■ **Provided records**

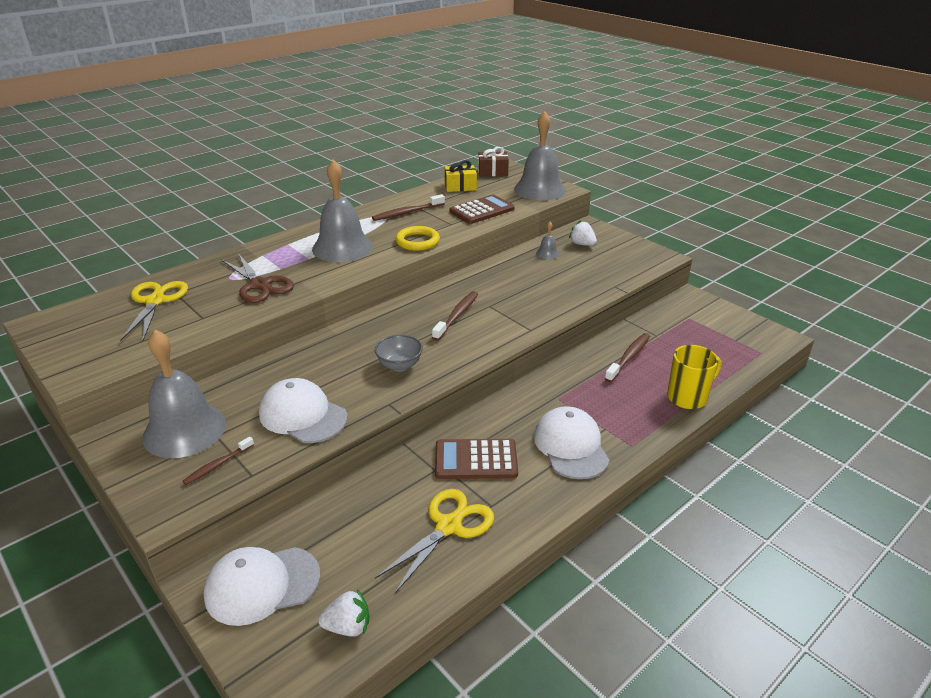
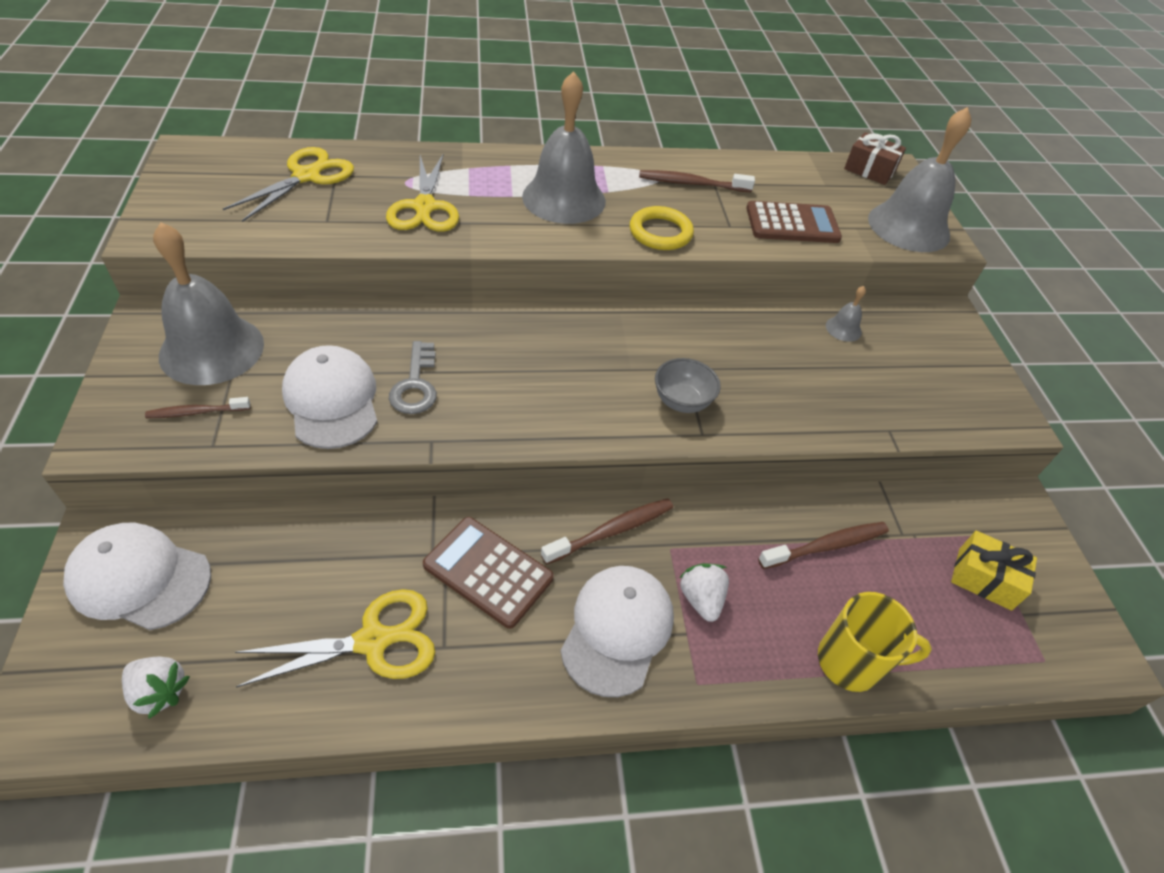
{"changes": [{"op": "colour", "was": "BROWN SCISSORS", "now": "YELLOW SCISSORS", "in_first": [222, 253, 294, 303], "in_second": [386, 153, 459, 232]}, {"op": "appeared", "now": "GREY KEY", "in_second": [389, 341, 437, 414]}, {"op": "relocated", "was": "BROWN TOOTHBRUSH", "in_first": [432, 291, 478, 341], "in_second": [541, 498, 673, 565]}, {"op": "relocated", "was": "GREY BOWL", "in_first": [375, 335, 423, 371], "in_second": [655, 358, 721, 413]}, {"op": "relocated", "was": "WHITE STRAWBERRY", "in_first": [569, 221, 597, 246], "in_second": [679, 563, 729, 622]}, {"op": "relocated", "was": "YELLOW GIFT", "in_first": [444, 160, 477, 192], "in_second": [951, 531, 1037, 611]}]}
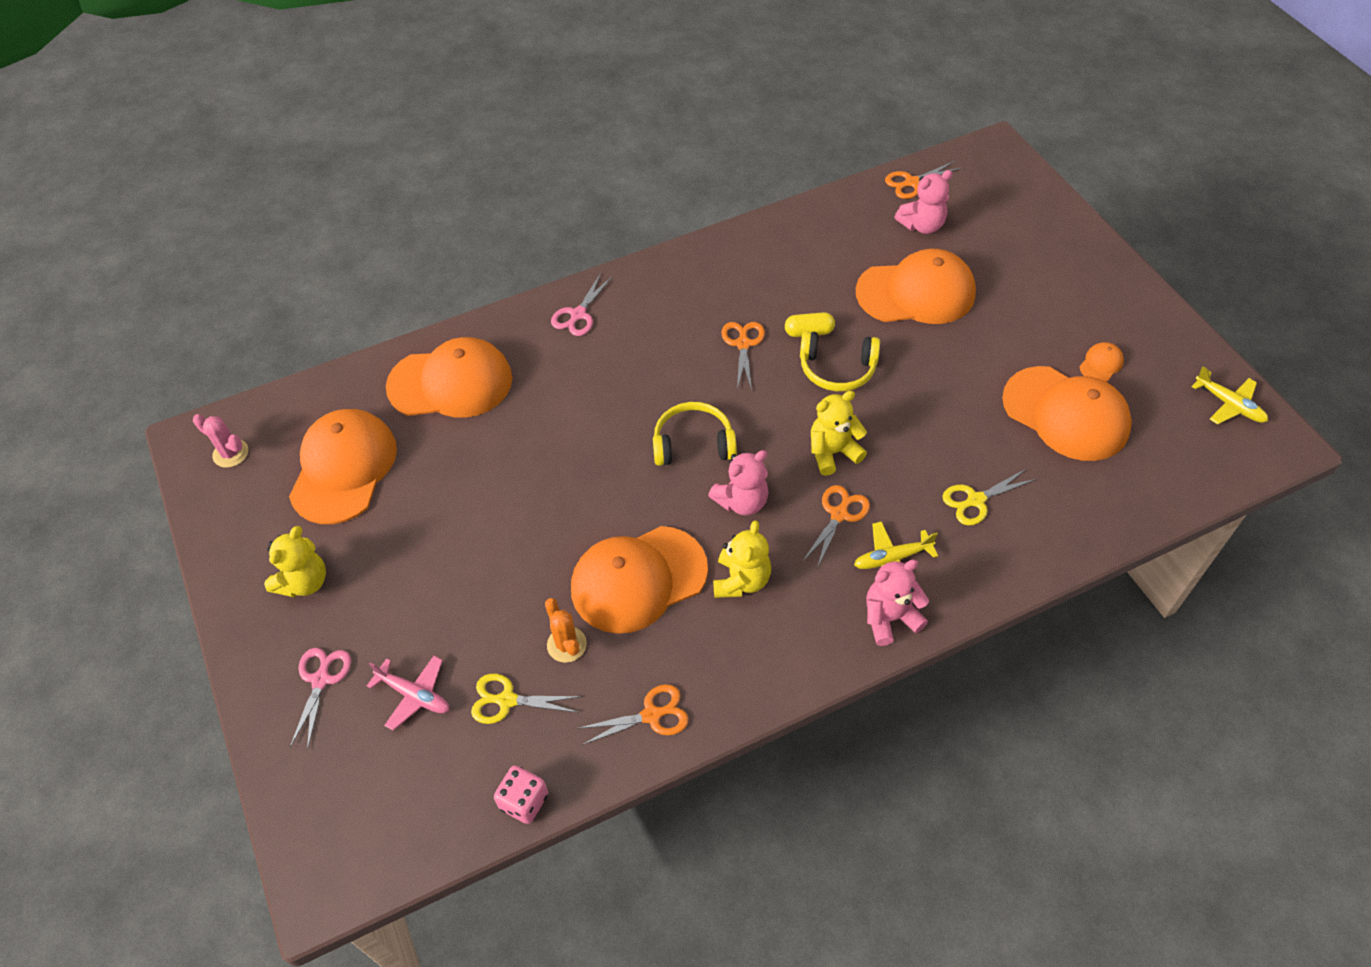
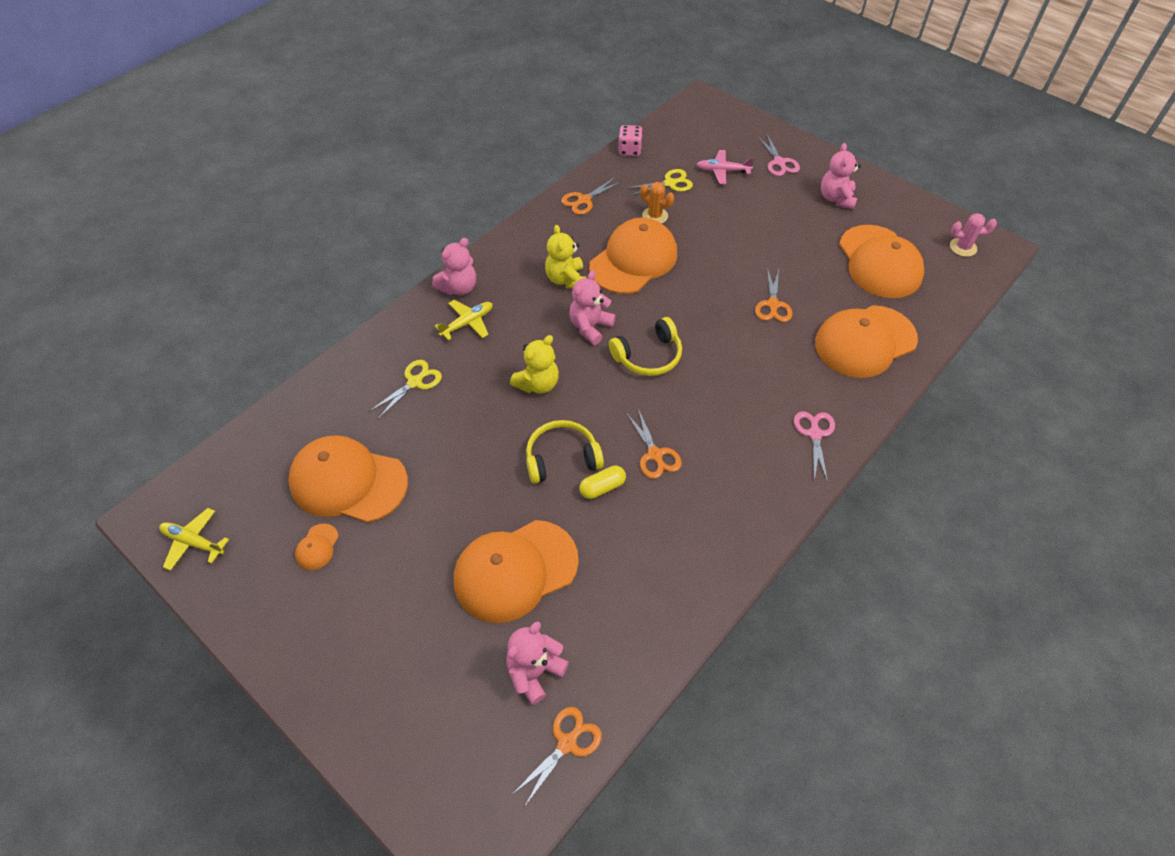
{"changes": [{"op": "relocated", "was": "ORANGE SCISSORS", "in_first": [803, 485, 870, 568], "in_second": [755, 268, 792, 322]}, {"op": "colour", "was": "YELLOW TEDDY BEAR", "now": "PINK TEDDY BEAR", "in_first": [264, 526, 326, 597], "in_second": [821, 143, 861, 209]}]}
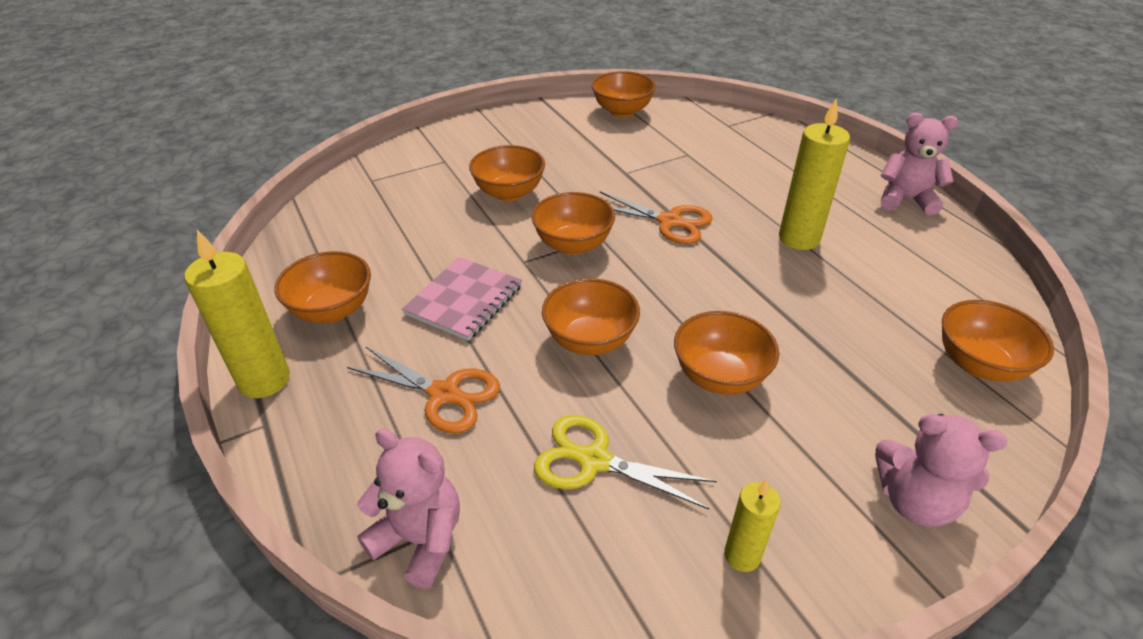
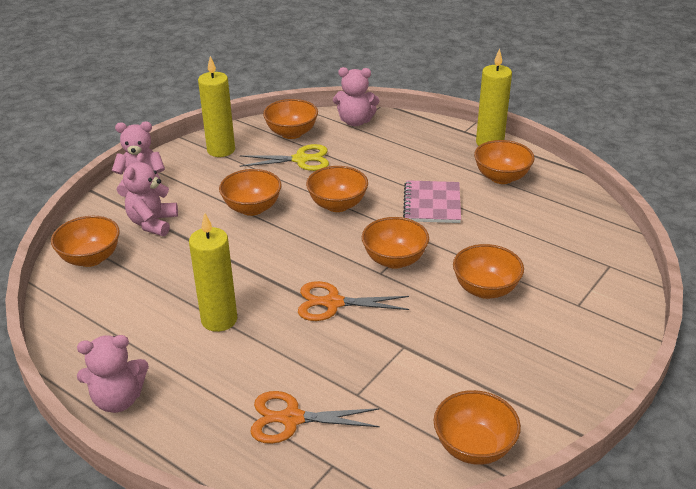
{"changes": [{"op": "appeared", "now": "PINK TEDDY BEAR", "in_second": [123, 153, 178, 236]}, {"op": "size", "was": "YELLOW CANDLE", "in_first": [724, 479, 781, 572], "in_second": [198, 56, 235, 157], "ratio": 1.74}, {"op": "relocated", "was": "ORANGE SCISSORS", "in_first": [347, 347, 500, 434], "in_second": [250, 391, 380, 444]}, {"op": "appeared", "now": "ORANGE BOWL", "in_second": [263, 99, 318, 139]}]}
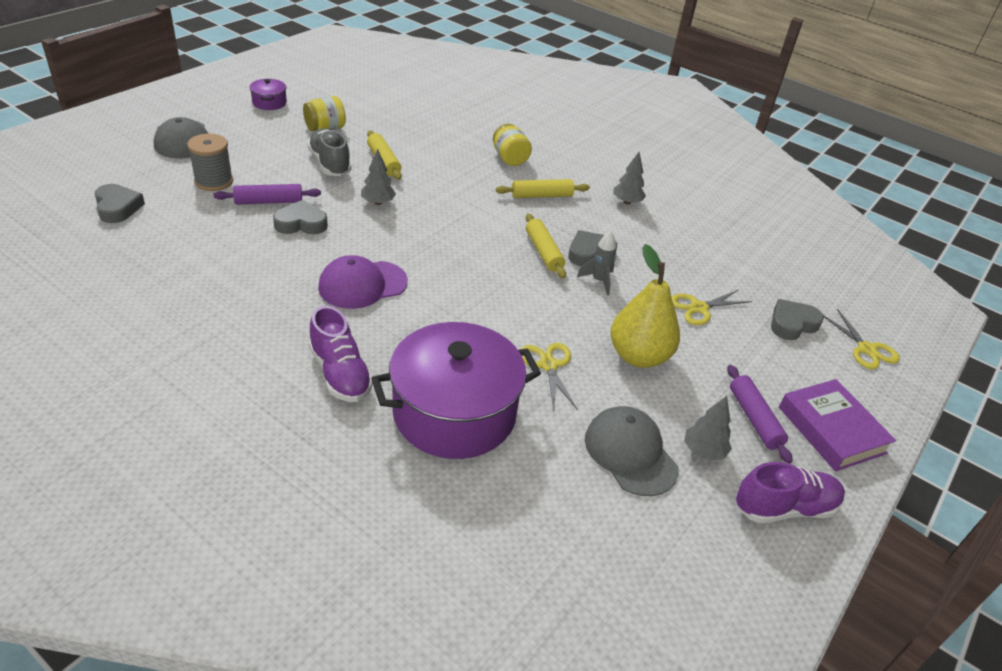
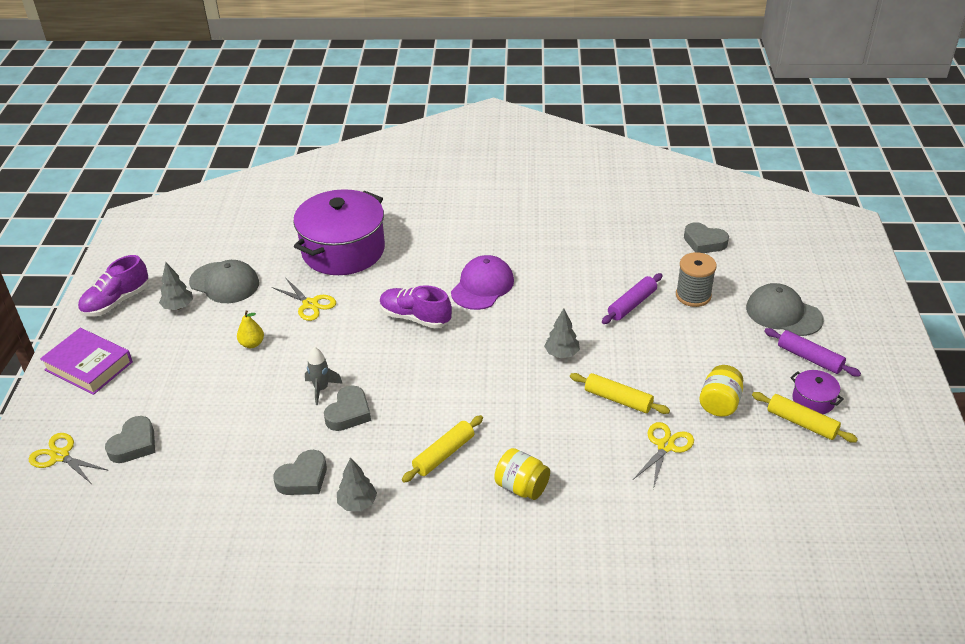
{"changes": [{"op": "size", "was": "YELLOW PEAR", "in_first": [610, 244, 680, 368], "in_second": [237, 311, 264, 348], "ratio": 0.47}, {"op": "relocated", "was": "GREY HEART", "in_first": [273, 200, 328, 234], "in_second": [273, 450, 327, 495]}, {"op": "relocated", "was": "PURPLE SHOE", "in_first": [309, 306, 373, 402], "in_second": [380, 285, 452, 328]}, {"op": "relocated", "was": "YELLOW SCISSORS", "in_first": [671, 290, 752, 325], "in_second": [633, 422, 694, 489]}, {"op": "relocated", "was": "YELLOW ROLLING PIN", "in_first": [526, 214, 566, 279], "in_second": [752, 392, 858, 443]}, {"op": "relocated", "was": "PURPLE ROLLING PIN", "in_first": [727, 365, 792, 464], "in_second": [764, 328, 861, 377]}, {"op": "missing", "was": "GREY SHOE", "in_first": [307, 128, 351, 176]}]}
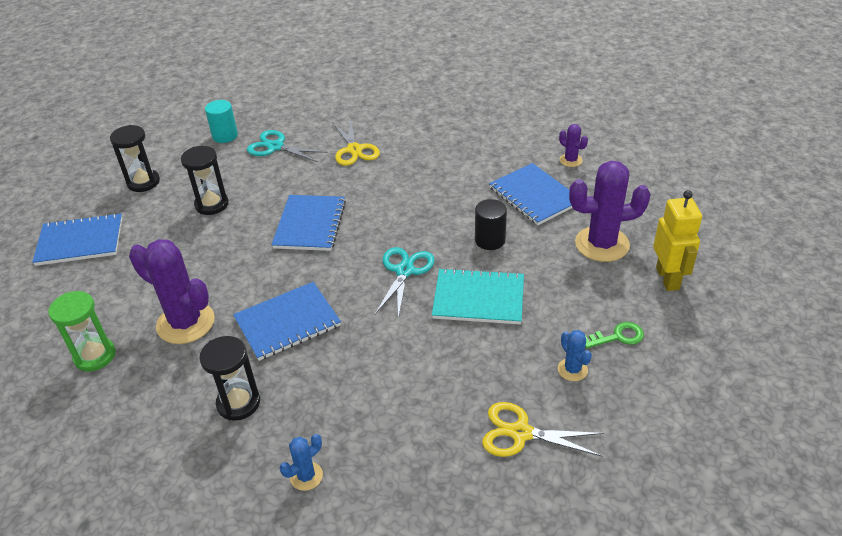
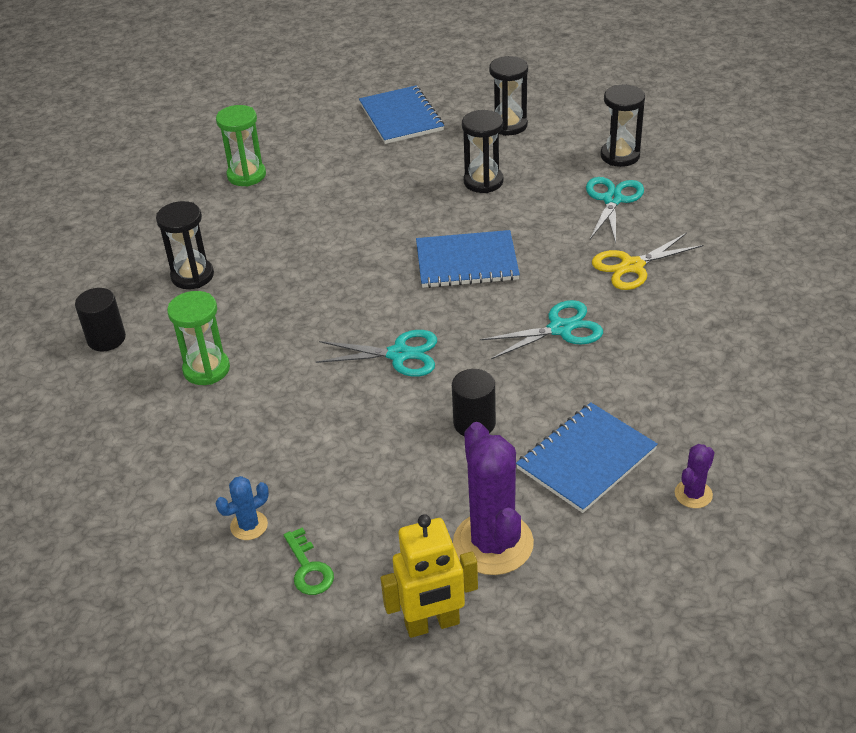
{"changes": [{"op": "exchanged", "was": "BLUE CACTUS", "now": "BLACK CYLINDER", "in_first": [280, 434, 323, 491], "in_second": [75, 288, 126, 351]}, {"op": "appeared", "now": "GREEN HOURGLASS", "in_second": [167, 291, 230, 385]}, {"op": "appeared", "now": "TURQUOISE SCISSORS", "in_second": [480, 300, 603, 359]}, {"op": "exchanged", "was": "TURQUOISE CYLINDER", "now": "BLACK HOURGLASS", "in_first": [205, 100, 238, 143], "in_second": [600, 84, 645, 167]}, {"op": "missing", "was": "PURPLE CACTUS", "in_first": [129, 239, 215, 344]}, {"op": "missing", "was": "BLUE NOTEBOOK", "in_first": [233, 282, 341, 361]}, {"op": "missing", "was": "TURQUOISE NOTEBOOK", "in_first": [432, 268, 524, 324]}, {"op": "missing", "was": "YELLOW SCISSORS", "in_first": [482, 402, 604, 457]}]}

■ **Goal of the exercise**
Here the records must be restated exactly, minus any images.

■ **Reply to the task**
{"changes": [{"op": "colour", "was": "BROWN SCISSORS", "now": "YELLOW SCISSORS", "in_first": [222, 253, 294, 303], "in_second": [386, 153, 459, 232]}, {"op": "appeared", "now": "GREY KEY", "in_second": [389, 341, 437, 414]}, {"op": "relocated", "was": "BROWN TOOTHBRUSH", "in_first": [432, 291, 478, 341], "in_second": [541, 498, 673, 565]}, {"op": "relocated", "was": "GREY BOWL", "in_first": [375, 335, 423, 371], "in_second": [655, 358, 721, 413]}, {"op": "relocated", "was": "WHITE STRAWBERRY", "in_first": [569, 221, 597, 246], "in_second": [679, 563, 729, 622]}, {"op": "relocated", "was": "YELLOW GIFT", "in_first": [444, 160, 477, 192], "in_second": [951, 531, 1037, 611]}]}
{"changes": [{"op": "relocated", "was": "ORANGE SCISSORS", "in_first": [803, 485, 870, 568], "in_second": [755, 268, 792, 322]}, {"op": "colour", "was": "YELLOW TEDDY BEAR", "now": "PINK TEDDY BEAR", "in_first": [264, 526, 326, 597], "in_second": [821, 143, 861, 209]}]}
{"changes": [{"op": "appeared", "now": "PINK TEDDY BEAR", "in_second": [123, 153, 178, 236]}, {"op": "size", "was": "YELLOW CANDLE", "in_first": [724, 479, 781, 572], "in_second": [198, 56, 235, 157], "ratio": 1.74}, {"op": "relocated", "was": "ORANGE SCISSORS", "in_first": [347, 347, 500, 434], "in_second": [250, 391, 380, 444]}, {"op": "appeared", "now": "ORANGE BOWL", "in_second": [263, 99, 318, 139]}]}
{"changes": [{"op": "size", "was": "YELLOW PEAR", "in_first": [610, 244, 680, 368], "in_second": [237, 311, 264, 348], "ratio": 0.47}, {"op": "relocated", "was": "GREY HEART", "in_first": [273, 200, 328, 234], "in_second": [273, 450, 327, 495]}, {"op": "relocated", "was": "PURPLE SHOE", "in_first": [309, 306, 373, 402], "in_second": [380, 285, 452, 328]}, {"op": "relocated", "was": "YELLOW SCISSORS", "in_first": [671, 290, 752, 325], "in_second": [633, 422, 694, 489]}, {"op": "relocated", "was": "YELLOW ROLLING PIN", "in_first": [526, 214, 566, 279], "in_second": [752, 392, 858, 443]}, {"op": "relocated", "was": "PURPLE ROLLING PIN", "in_first": [727, 365, 792, 464], "in_second": [764, 328, 861, 377]}, {"op": "missing", "was": "GREY SHOE", "in_first": [307, 128, 351, 176]}]}
{"changes": [{"op": "exchanged", "was": "BLUE CACTUS", "now": "BLACK CYLINDER", "in_first": [280, 434, 323, 491], "in_second": [75, 288, 126, 351]}, {"op": "appeared", "now": "GREEN HOURGLASS", "in_second": [167, 291, 230, 385]}, {"op": "appeared", "now": "TURQUOISE SCISSORS", "in_second": [480, 300, 603, 359]}, {"op": "exchanged", "was": "TURQUOISE CYLINDER", "now": "BLACK HOURGLASS", "in_first": [205, 100, 238, 143], "in_second": [600, 84, 645, 167]}, {"op": "missing", "was": "PURPLE CACTUS", "in_first": [129, 239, 215, 344]}, {"op": "missing", "was": "BLUE NOTEBOOK", "in_first": [233, 282, 341, 361]}, {"op": "missing", "was": "TURQUOISE NOTEBOOK", "in_first": [432, 268, 524, 324]}, {"op": "missing", "was": "YELLOW SCISSORS", "in_first": [482, 402, 604, 457]}]}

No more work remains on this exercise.